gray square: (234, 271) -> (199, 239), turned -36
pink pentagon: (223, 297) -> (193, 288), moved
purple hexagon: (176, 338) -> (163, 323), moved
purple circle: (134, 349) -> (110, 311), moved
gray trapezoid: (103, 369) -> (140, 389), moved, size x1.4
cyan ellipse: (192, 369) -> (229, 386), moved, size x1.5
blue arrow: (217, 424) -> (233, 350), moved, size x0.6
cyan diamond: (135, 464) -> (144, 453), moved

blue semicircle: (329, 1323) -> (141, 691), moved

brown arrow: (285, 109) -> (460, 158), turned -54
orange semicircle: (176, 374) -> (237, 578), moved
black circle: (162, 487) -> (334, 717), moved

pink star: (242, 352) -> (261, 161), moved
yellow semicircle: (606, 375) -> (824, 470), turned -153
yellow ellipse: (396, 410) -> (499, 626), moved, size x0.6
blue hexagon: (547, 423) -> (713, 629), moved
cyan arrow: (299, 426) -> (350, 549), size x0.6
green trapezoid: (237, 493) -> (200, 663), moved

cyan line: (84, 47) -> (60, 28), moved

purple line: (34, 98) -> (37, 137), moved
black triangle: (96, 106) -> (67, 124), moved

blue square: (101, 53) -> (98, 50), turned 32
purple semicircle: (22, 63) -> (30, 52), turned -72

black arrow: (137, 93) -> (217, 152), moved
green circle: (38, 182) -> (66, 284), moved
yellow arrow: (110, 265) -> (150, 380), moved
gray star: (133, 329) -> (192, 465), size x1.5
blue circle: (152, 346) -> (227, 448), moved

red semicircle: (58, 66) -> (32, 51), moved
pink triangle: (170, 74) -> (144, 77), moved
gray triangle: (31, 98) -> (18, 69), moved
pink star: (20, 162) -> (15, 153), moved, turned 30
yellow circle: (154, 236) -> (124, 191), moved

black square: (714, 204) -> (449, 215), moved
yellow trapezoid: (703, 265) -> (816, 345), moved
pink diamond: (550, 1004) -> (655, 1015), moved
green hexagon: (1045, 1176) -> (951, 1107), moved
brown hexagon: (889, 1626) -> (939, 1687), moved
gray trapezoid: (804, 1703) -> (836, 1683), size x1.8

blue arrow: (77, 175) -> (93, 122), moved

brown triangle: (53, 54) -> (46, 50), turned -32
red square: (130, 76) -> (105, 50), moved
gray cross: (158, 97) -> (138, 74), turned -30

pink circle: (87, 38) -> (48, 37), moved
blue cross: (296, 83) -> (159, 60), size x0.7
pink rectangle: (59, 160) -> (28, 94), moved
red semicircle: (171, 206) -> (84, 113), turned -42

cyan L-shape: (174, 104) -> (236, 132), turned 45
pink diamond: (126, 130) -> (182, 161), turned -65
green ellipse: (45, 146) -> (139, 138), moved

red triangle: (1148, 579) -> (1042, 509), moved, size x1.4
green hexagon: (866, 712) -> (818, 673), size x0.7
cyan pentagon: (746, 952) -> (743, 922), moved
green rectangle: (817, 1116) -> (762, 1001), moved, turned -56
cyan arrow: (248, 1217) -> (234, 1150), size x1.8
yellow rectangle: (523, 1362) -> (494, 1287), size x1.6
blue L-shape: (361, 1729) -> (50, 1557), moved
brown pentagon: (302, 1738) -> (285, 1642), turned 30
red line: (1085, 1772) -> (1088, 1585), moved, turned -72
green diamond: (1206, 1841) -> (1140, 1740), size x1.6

════════════════

## HOW TO COMPLETE THIS TASK
Using the records above, please retype only the run of lines from the line holding "brown hexagon: (889, 1626)" through the last line, both ends included.

## TASK OUTPUT
brown hexagon: (889, 1626) -> (939, 1687), moved
gray trapezoid: (804, 1703) -> (836, 1683), size x1.8

blue arrow: (77, 175) -> (93, 122), moved

brown triangle: (53, 54) -> (46, 50), turned -32
red square: (130, 76) -> (105, 50), moved
gray cross: (158, 97) -> (138, 74), turned -30

pink circle: (87, 38) -> (48, 37), moved
blue cross: (296, 83) -> (159, 60), size x0.7
pink rectangle: (59, 160) -> (28, 94), moved
red semicircle: (171, 206) -> (84, 113), turned -42

cyan L-shape: (174, 104) -> (236, 132), turned 45
pink diamond: (126, 130) -> (182, 161), turned -65
green ellipse: (45, 146) -> (139, 138), moved

red triangle: (1148, 579) -> (1042, 509), moved, size x1.4
green hexagon: (866, 712) -> (818, 673), size x0.7
cyan pentagon: (746, 952) -> (743, 922), moved
green rectangle: (817, 1116) -> (762, 1001), moved, turned -56
cyan arrow: (248, 1217) -> (234, 1150), size x1.8
yellow rectangle: (523, 1362) -> (494, 1287), size x1.6
blue L-shape: (361, 1729) -> (50, 1557), moved
brown pentagon: (302, 1738) -> (285, 1642), turned 30
red line: (1085, 1772) -> (1088, 1585), moved, turned -72
green diamond: (1206, 1841) -> (1140, 1740), size x1.6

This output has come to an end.